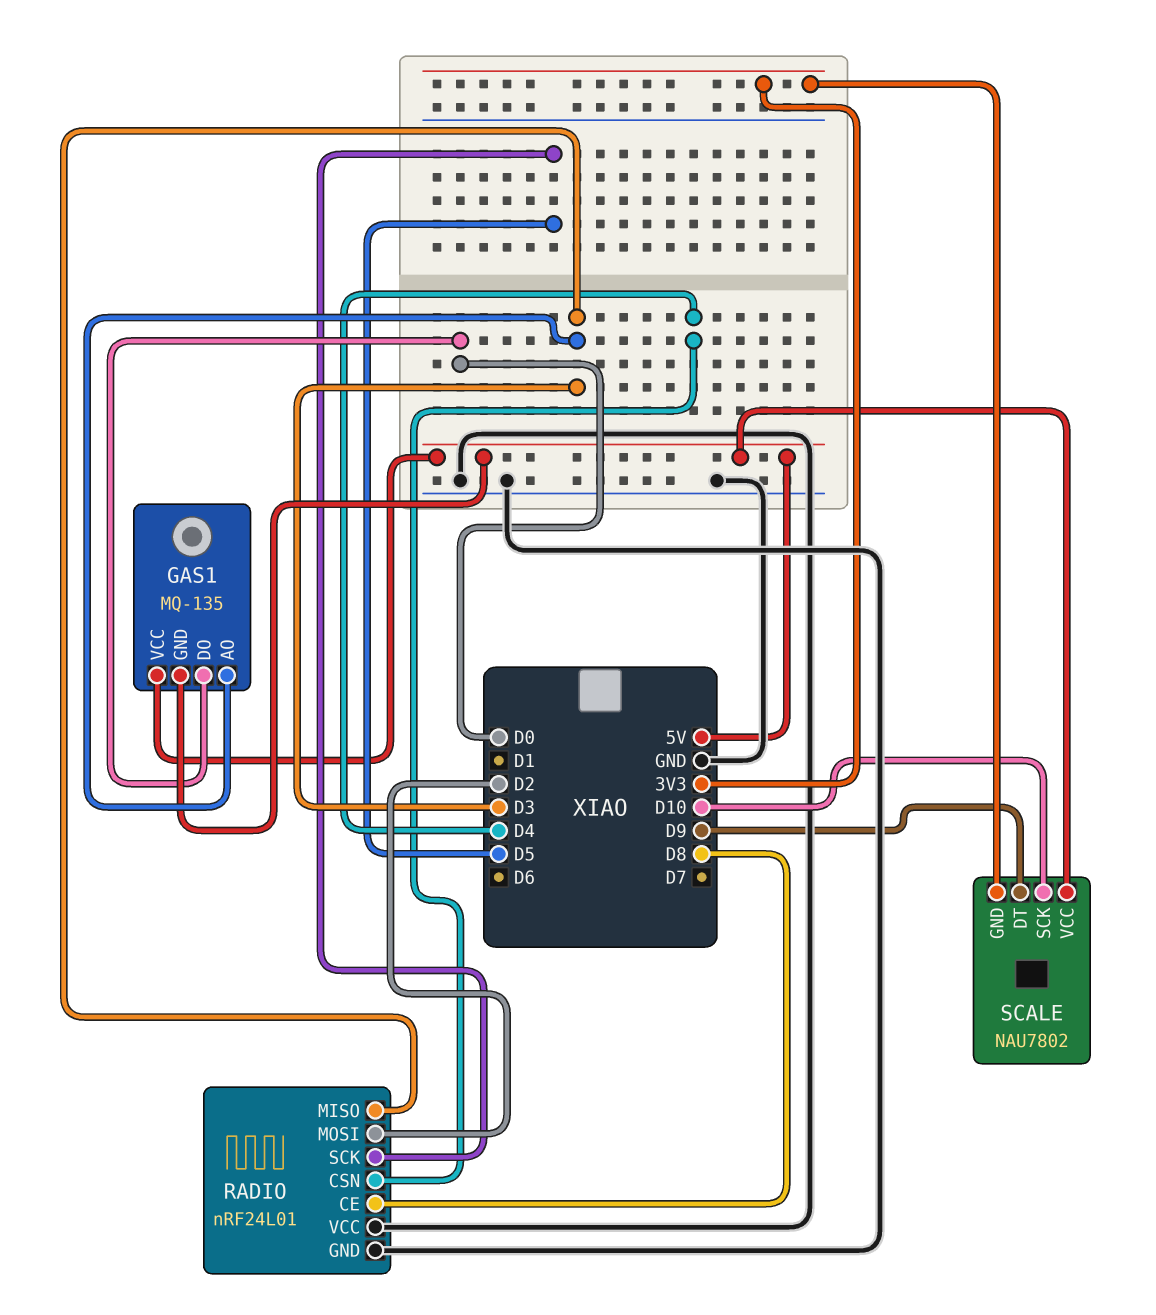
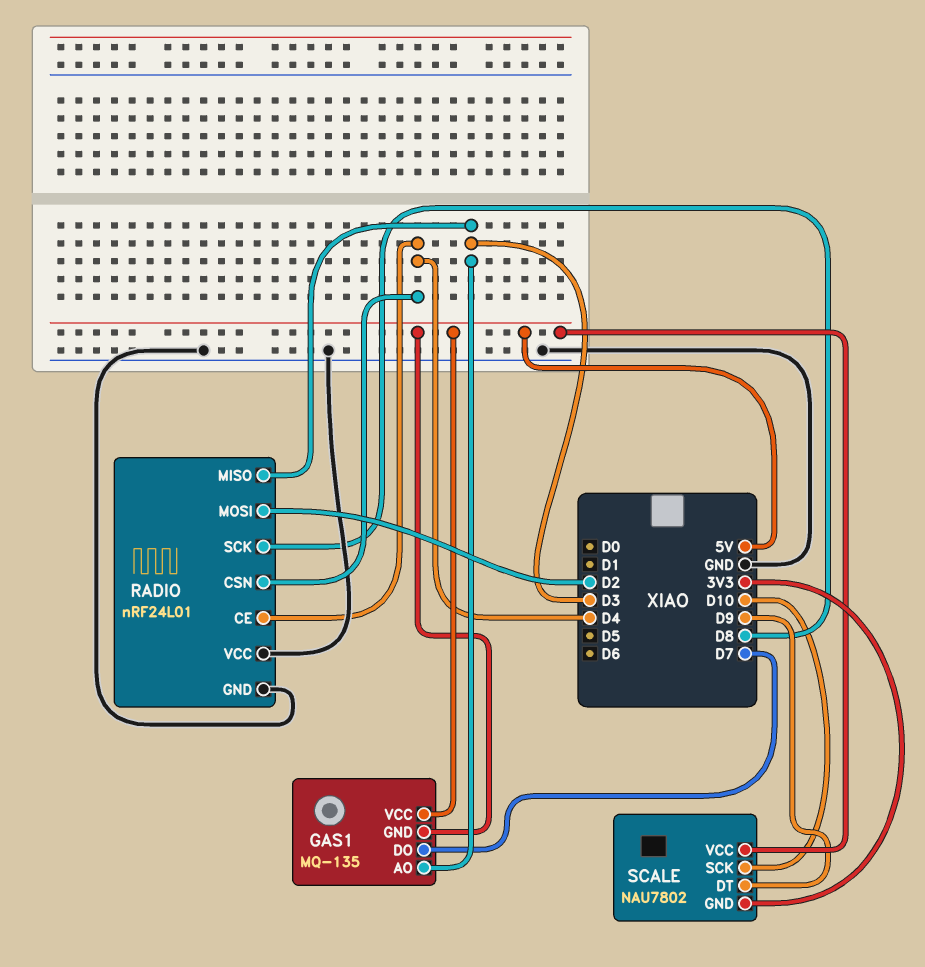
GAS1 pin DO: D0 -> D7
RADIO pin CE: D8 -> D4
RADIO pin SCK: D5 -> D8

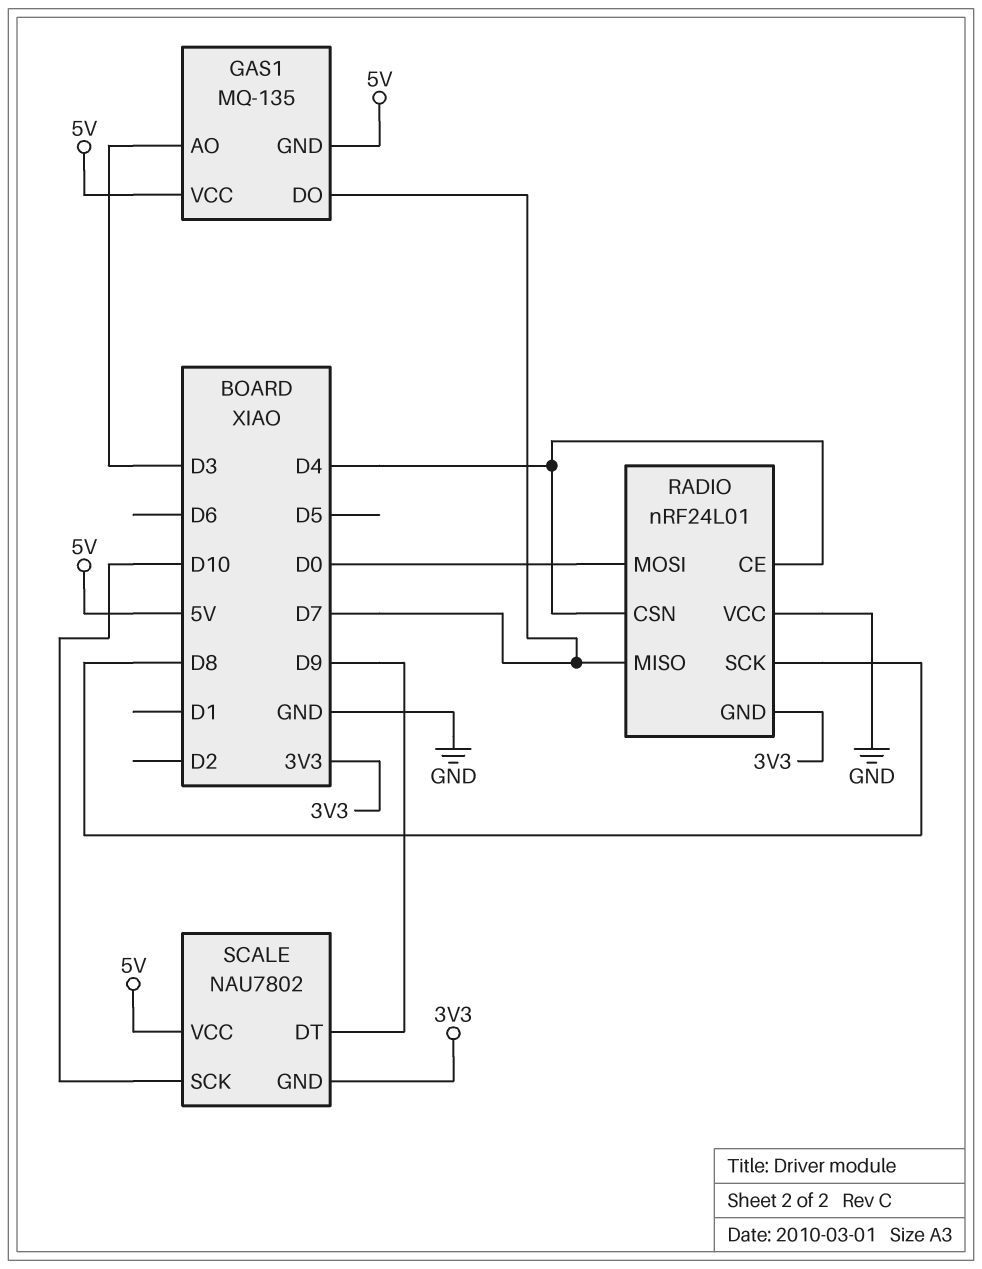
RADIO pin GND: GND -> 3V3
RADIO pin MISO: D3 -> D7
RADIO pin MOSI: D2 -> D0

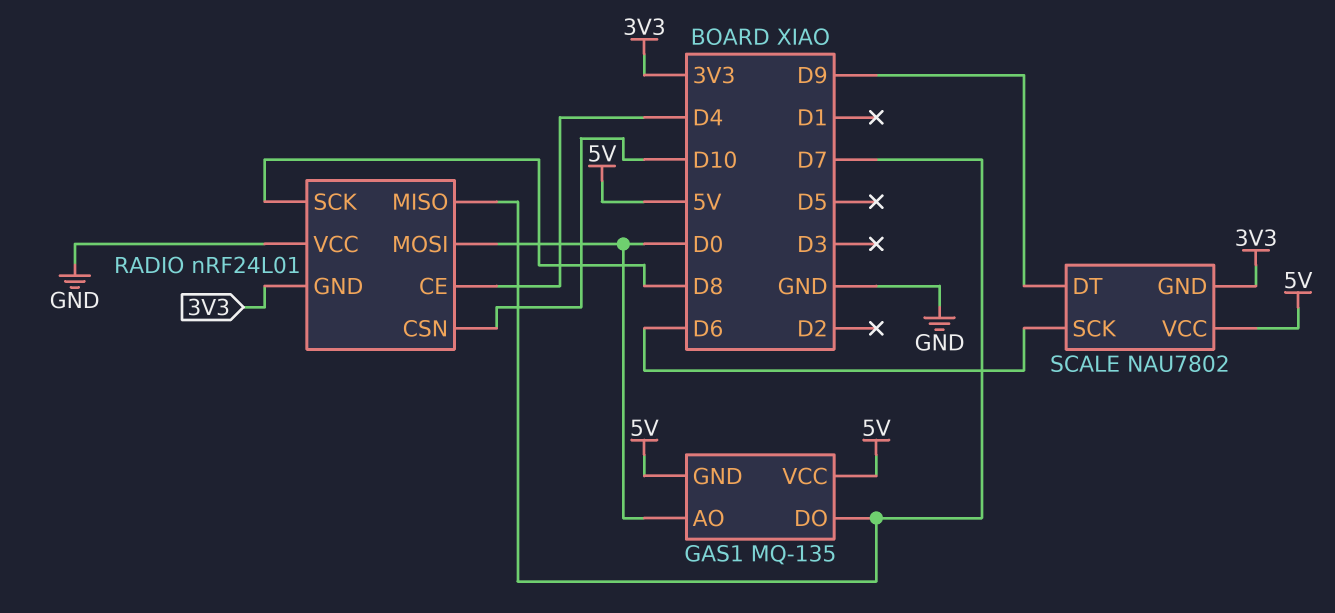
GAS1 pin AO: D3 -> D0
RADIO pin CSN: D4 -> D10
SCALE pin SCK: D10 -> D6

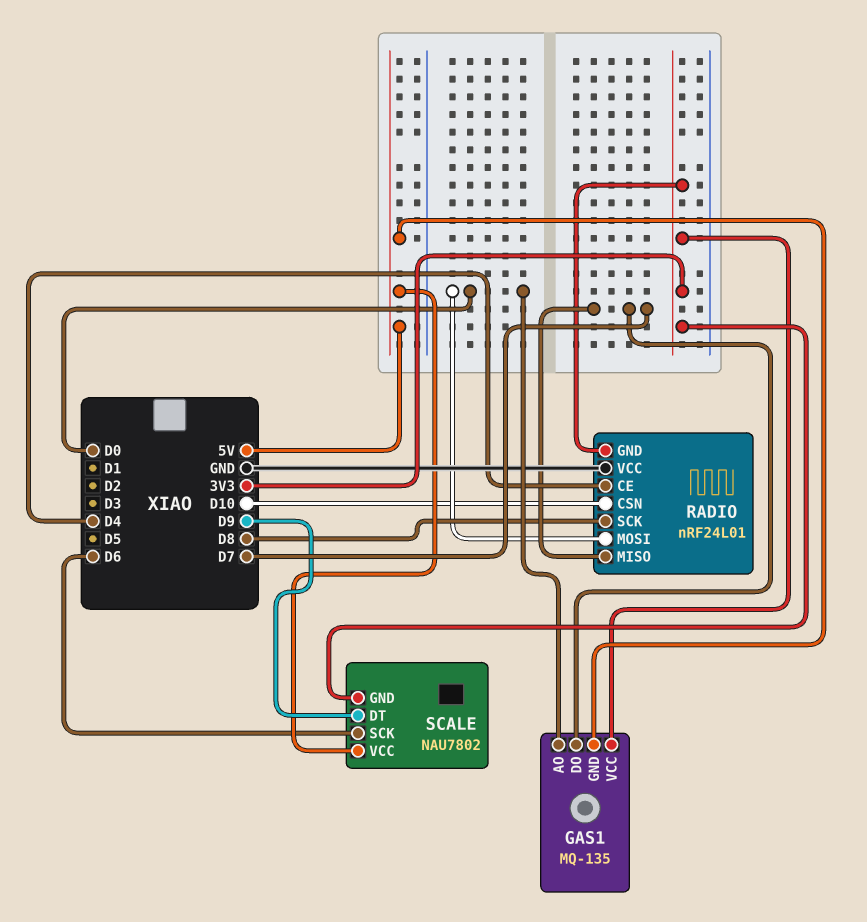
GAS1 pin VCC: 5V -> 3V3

☆ ☆ ☆ ☆

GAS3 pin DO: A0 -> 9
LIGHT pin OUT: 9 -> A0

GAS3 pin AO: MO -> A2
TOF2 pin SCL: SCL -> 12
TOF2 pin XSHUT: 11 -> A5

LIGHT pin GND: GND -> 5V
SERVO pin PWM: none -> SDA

☆ ☆ ☆ ☆

Each line above with the word "LIGHT" needs to be copied.

● ANSWER SPACE:
LIGHT pin OUT: 9 -> A0
LIGHT pin GND: GND -> 5V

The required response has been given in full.